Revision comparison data
'''

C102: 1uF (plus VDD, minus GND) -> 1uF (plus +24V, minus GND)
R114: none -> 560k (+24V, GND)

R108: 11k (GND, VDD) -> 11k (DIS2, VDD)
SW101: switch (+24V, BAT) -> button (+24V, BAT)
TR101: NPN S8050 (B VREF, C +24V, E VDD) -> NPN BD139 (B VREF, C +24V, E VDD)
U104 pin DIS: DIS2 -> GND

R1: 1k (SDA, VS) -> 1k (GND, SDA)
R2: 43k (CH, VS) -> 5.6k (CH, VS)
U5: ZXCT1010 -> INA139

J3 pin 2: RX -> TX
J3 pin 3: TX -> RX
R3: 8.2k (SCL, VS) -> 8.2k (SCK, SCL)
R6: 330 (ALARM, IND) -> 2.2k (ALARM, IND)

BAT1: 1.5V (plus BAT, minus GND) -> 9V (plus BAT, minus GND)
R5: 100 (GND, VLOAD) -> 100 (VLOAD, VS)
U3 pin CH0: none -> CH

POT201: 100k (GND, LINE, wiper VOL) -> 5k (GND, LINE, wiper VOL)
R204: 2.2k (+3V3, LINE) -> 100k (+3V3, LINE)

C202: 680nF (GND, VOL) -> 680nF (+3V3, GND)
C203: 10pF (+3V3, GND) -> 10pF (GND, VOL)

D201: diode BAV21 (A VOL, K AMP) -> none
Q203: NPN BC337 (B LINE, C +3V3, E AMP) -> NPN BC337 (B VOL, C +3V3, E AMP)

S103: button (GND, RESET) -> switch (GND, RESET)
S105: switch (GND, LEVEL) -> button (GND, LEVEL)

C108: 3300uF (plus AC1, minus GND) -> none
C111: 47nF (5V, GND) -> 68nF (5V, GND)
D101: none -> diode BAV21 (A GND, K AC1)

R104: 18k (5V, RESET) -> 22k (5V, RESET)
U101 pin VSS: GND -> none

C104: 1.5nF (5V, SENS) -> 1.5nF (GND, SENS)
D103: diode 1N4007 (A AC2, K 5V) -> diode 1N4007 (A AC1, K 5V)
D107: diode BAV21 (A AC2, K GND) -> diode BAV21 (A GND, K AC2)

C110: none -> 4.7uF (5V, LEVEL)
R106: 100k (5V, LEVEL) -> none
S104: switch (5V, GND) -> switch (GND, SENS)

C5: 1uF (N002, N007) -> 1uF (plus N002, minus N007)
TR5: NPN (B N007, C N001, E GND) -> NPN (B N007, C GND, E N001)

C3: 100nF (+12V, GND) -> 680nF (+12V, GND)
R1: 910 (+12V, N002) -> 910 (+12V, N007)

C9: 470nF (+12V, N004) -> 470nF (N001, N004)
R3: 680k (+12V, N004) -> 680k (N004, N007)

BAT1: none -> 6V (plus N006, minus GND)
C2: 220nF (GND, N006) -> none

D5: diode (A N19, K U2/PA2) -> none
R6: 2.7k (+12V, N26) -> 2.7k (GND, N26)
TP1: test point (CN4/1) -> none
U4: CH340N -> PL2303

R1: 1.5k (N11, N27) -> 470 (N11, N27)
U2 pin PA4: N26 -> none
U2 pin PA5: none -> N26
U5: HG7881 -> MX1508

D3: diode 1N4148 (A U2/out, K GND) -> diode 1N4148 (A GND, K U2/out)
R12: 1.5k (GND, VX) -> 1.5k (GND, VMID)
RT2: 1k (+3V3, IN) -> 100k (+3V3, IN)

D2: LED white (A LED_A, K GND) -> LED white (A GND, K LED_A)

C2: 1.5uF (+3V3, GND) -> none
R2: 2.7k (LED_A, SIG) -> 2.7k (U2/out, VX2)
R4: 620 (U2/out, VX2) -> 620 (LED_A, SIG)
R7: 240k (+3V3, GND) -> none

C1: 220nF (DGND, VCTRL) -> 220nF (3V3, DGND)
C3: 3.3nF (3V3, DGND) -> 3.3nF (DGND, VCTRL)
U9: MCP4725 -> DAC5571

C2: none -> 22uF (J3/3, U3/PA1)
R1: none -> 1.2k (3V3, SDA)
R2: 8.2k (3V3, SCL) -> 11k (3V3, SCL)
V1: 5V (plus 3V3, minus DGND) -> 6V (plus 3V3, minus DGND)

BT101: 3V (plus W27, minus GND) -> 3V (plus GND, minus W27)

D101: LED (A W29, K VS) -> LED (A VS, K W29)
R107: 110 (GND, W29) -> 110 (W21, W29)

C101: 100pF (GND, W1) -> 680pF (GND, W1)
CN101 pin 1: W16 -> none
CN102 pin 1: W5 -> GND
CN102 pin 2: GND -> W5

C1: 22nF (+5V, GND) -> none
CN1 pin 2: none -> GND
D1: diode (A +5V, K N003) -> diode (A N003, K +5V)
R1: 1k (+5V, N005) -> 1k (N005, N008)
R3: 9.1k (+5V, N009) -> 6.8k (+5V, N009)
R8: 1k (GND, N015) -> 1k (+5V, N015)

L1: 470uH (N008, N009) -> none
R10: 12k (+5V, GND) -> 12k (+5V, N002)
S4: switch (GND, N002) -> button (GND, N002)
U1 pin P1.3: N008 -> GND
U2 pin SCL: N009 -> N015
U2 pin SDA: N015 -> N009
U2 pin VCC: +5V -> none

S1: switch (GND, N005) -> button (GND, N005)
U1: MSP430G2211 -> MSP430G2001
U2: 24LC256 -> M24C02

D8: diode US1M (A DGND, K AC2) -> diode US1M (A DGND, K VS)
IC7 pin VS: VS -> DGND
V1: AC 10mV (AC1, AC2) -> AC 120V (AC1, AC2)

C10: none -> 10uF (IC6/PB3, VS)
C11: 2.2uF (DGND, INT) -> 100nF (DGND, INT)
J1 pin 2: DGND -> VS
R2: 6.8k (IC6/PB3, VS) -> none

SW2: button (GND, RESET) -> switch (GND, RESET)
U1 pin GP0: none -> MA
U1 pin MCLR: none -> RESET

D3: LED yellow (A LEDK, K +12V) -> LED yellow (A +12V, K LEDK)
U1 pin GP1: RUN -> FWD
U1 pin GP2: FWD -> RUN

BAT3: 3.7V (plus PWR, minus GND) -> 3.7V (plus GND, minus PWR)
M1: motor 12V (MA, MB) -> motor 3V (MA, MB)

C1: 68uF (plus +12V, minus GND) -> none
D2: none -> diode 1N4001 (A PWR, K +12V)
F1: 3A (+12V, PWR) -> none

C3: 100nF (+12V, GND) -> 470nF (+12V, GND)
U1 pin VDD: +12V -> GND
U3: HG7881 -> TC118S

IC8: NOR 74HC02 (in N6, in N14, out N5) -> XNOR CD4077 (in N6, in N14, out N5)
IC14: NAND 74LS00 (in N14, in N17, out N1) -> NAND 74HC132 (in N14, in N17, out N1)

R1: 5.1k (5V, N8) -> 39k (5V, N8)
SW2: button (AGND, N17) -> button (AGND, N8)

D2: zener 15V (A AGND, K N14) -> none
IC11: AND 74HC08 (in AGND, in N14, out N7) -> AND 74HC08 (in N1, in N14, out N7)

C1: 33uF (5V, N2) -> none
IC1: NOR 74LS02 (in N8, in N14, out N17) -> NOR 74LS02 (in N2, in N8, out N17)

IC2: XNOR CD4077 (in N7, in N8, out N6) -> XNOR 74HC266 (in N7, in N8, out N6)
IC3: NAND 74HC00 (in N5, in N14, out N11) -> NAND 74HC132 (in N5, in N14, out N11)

'''

__Problem description__.
Retype every line up to and including the one that contains "S103: button (GND, RESET)", beginning at the first line of the records, with no edits.

__Written response__.
C102: 1uF (plus VDD, minus GND) -> 1uF (plus +24V, minus GND)
R114: none -> 560k (+24V, GND)

R108: 11k (GND, VDD) -> 11k (DIS2, VDD)
SW101: switch (+24V, BAT) -> button (+24V, BAT)
TR101: NPN S8050 (B VREF, C +24V, E VDD) -> NPN BD139 (B VREF, C +24V, E VDD)
U104 pin DIS: DIS2 -> GND

R1: 1k (SDA, VS) -> 1k (GND, SDA)
R2: 43k (CH, VS) -> 5.6k (CH, VS)
U5: ZXCT1010 -> INA139

J3 pin 2: RX -> TX
J3 pin 3: TX -> RX
R3: 8.2k (SCL, VS) -> 8.2k (SCK, SCL)
R6: 330 (ALARM, IND) -> 2.2k (ALARM, IND)

BAT1: 1.5V (plus BAT, minus GND) -> 9V (plus BAT, minus GND)
R5: 100 (GND, VLOAD) -> 100 (VLOAD, VS)
U3 pin CH0: none -> CH

POT201: 100k (GND, LINE, wiper VOL) -> 5k (GND, LINE, wiper VOL)
R204: 2.2k (+3V3, LINE) -> 100k (+3V3, LINE)

C202: 680nF (GND, VOL) -> 680nF (+3V3, GND)
C203: 10pF (+3V3, GND) -> 10pF (GND, VOL)

D201: diode BAV21 (A VOL, K AMP) -> none
Q203: NPN BC337 (B LINE, C +3V3, E AMP) -> NPN BC337 (B VOL, C +3V3, E AMP)

S103: button (GND, RESET) -> switch (GND, RESET)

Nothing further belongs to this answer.